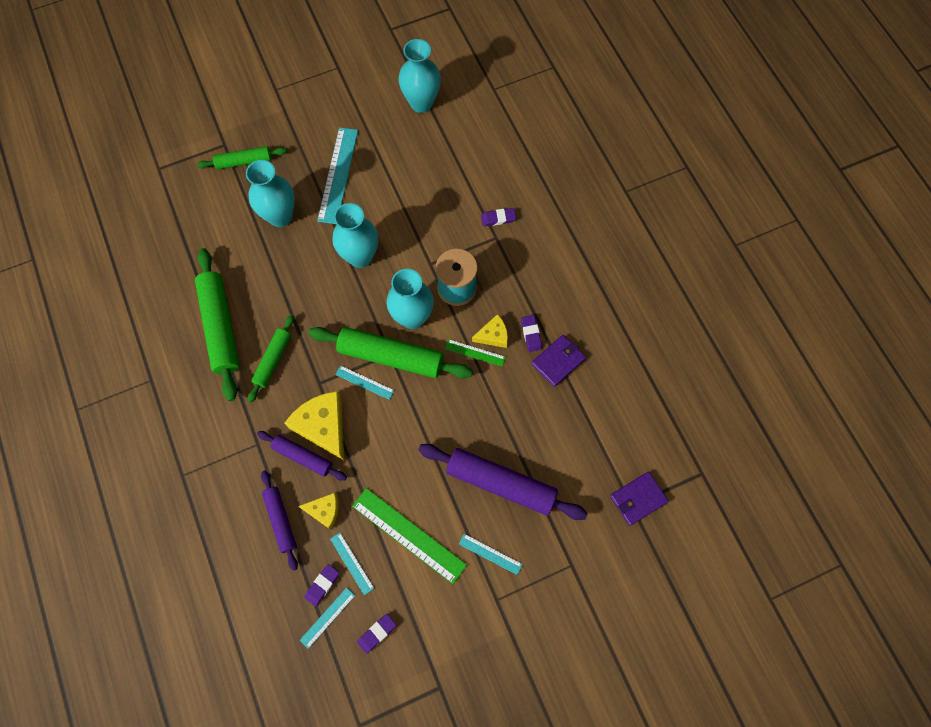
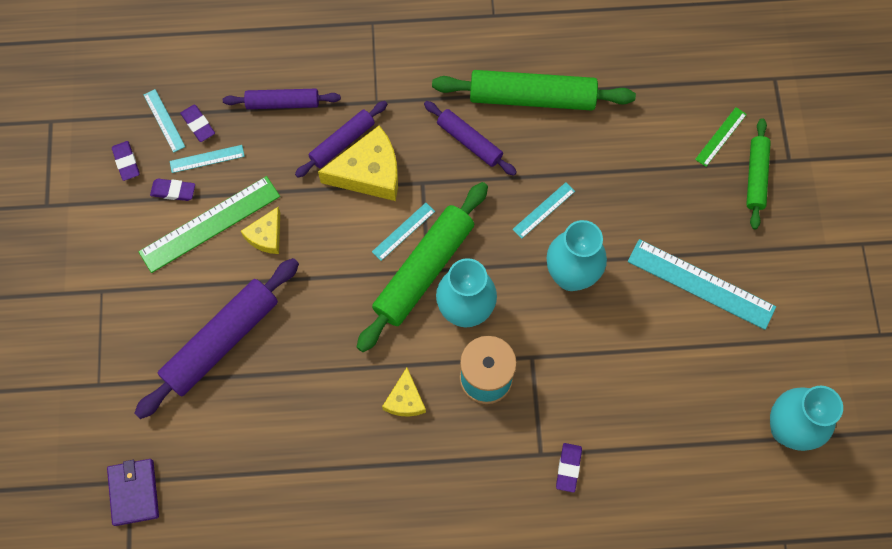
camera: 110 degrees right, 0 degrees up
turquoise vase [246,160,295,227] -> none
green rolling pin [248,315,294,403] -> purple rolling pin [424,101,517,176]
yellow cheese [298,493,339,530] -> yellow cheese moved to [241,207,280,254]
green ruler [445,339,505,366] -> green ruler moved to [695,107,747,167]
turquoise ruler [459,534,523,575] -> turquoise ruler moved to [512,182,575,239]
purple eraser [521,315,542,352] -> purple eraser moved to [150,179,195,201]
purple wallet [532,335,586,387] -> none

·····

## [Problem details]
Among the lines of the listing, count those holding the string "moved" and reply with the count only.

## [Answer section]
4